> **AIM OF THE EXERCISE**: Retype each line below precisely and omit all images.

> **DATA PROVIDED**:
*** Block opens ***

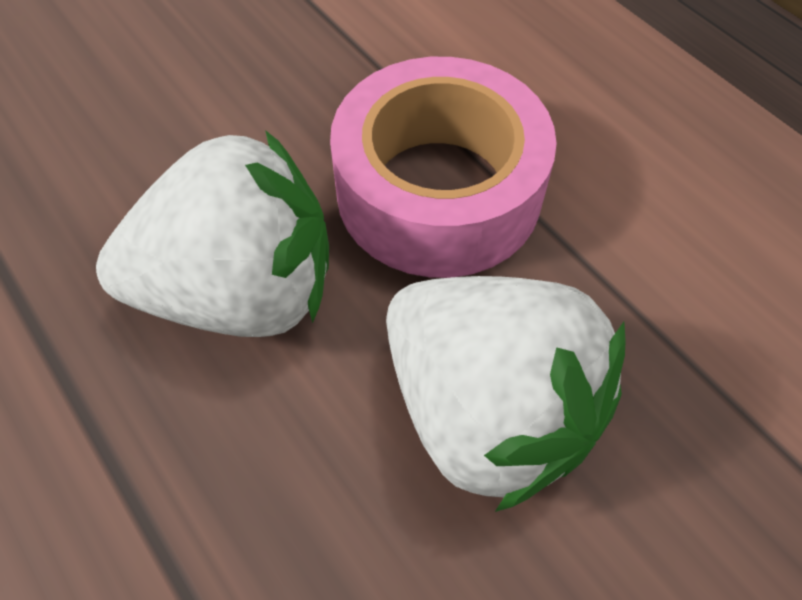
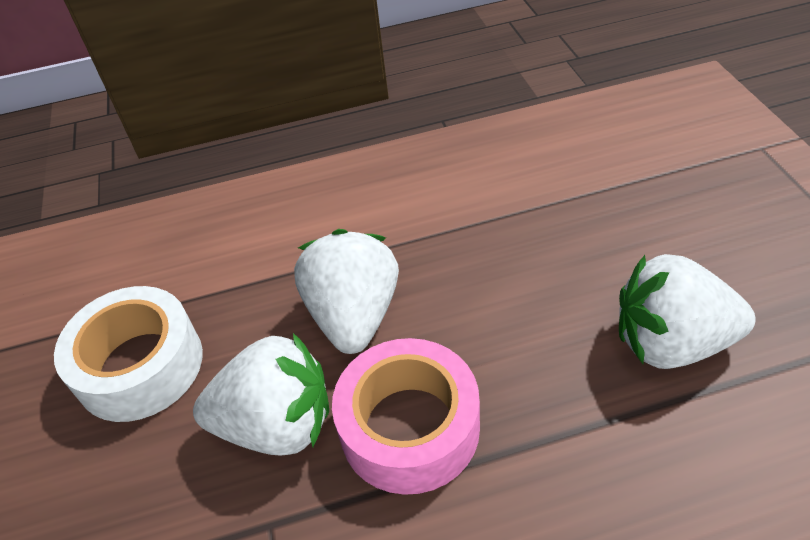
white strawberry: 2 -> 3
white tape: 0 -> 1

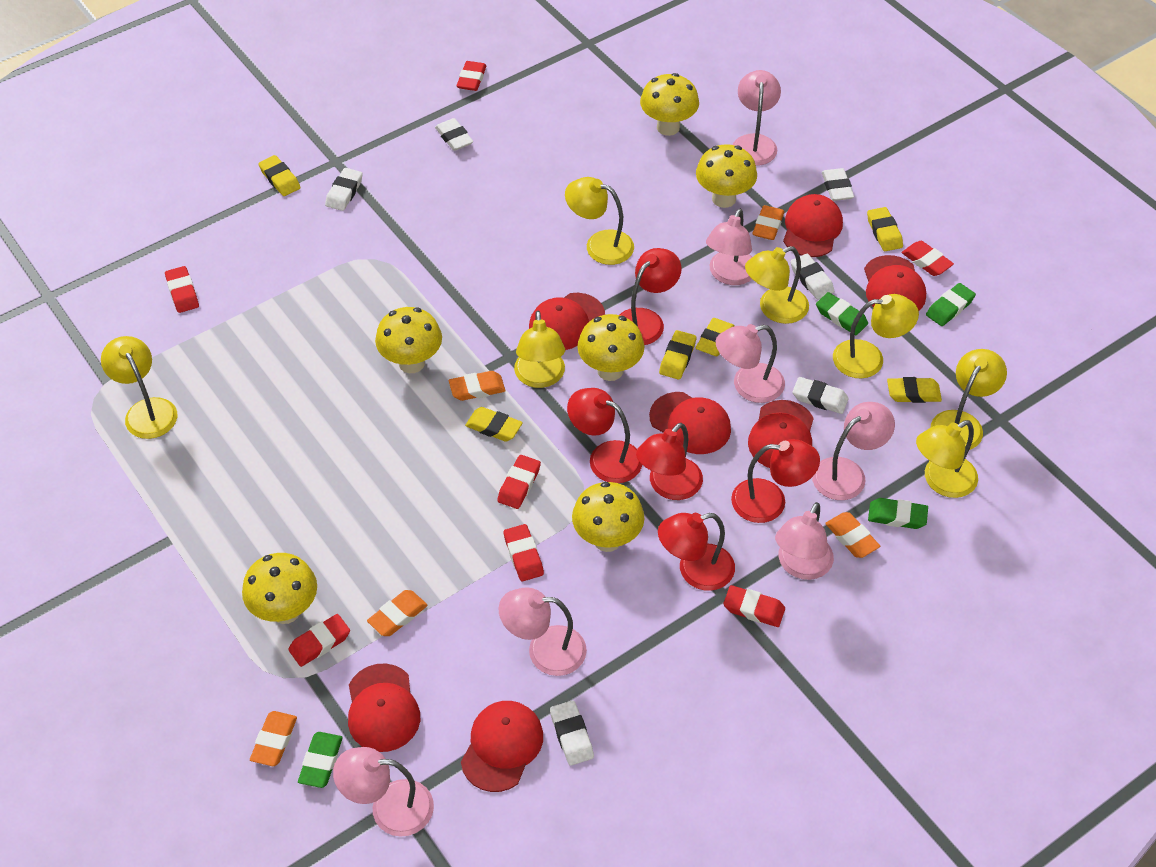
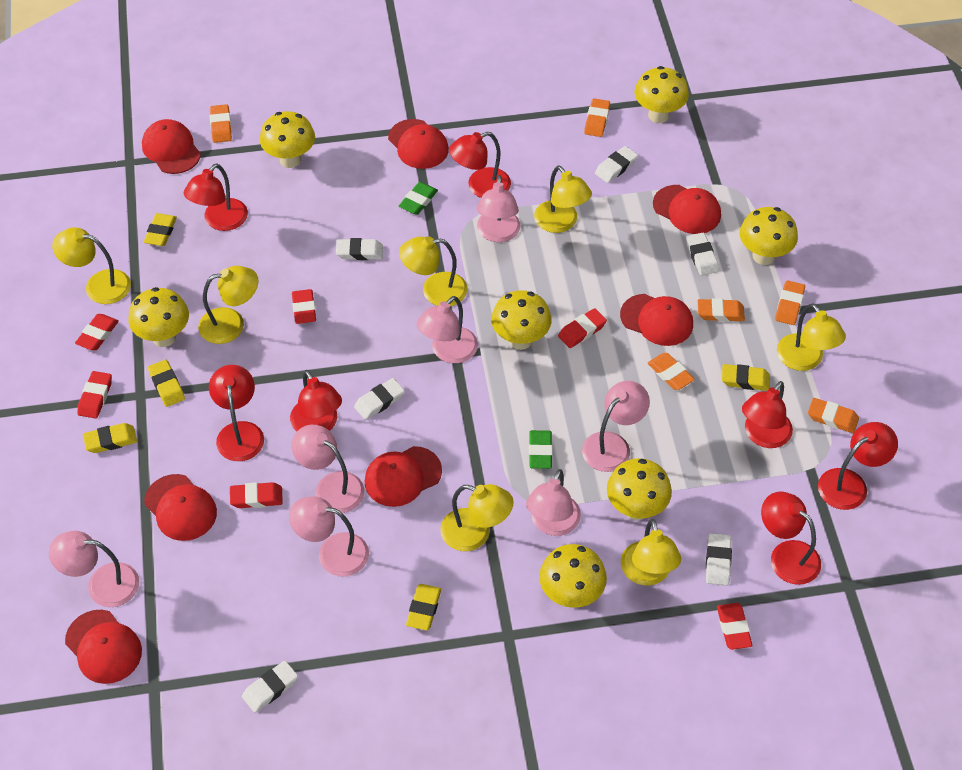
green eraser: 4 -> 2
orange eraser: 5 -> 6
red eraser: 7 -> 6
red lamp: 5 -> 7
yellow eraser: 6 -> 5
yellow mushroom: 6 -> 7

*** Block closes ***

> **ANSWER BOX**:
white strawberry: 2 -> 3
white tape: 0 -> 1

green eraser: 4 -> 2
orange eraser: 5 -> 6
red eraser: 7 -> 6
red lamp: 5 -> 7
yellow eraser: 6 -> 5
yellow mushroom: 6 -> 7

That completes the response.